-- EXTRACTED MATERIAL follows --
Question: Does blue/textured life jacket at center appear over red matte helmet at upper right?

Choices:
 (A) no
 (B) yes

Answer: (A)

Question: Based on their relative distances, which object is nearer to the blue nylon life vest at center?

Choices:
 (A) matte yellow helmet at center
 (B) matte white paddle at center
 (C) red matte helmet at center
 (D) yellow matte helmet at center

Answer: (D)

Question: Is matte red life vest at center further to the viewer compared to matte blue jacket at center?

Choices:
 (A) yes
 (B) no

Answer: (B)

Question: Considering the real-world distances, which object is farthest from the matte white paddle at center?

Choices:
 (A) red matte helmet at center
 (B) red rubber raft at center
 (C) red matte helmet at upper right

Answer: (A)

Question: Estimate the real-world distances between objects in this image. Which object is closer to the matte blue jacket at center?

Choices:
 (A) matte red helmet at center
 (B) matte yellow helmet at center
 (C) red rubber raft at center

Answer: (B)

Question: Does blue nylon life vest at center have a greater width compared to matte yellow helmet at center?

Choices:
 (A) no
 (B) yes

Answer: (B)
-- EXTRACTED MATERIAL concluded --
-- EXTRACTED MATERIAL follows --
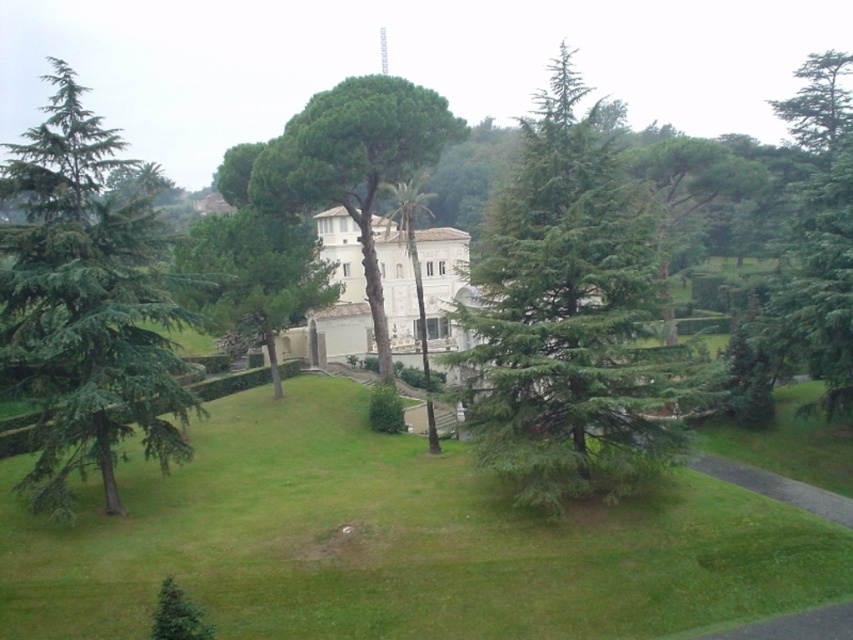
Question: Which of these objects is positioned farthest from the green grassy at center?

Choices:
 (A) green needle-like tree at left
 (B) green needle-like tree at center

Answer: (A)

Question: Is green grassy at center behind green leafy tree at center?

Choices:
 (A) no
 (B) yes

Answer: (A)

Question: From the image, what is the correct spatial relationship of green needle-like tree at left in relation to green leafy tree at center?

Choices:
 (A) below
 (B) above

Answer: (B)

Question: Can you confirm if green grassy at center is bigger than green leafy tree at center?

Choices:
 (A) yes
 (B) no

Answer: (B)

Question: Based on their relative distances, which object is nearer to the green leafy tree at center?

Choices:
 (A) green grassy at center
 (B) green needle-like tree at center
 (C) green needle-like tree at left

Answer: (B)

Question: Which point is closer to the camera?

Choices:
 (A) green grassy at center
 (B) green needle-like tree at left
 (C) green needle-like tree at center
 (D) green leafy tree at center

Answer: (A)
-- EXTRACTED MATERIAL concluded --
WHAT THE TASK ASKS: Write out the lines in Block 1 verbatim, starting with the line containing "Question: Does blue/textured" and continuing through the line containing "vest at center?", including both.

ANSWER TO THIS PROBLEM:
Question: Does blue/textured life jacket at center appear over red matte helmet at upper right?

Choices:
 (A) no
 (B) yes

Answer: (A)

Question: Based on their relative distances, which object is nearer to the blue nylon life vest at center?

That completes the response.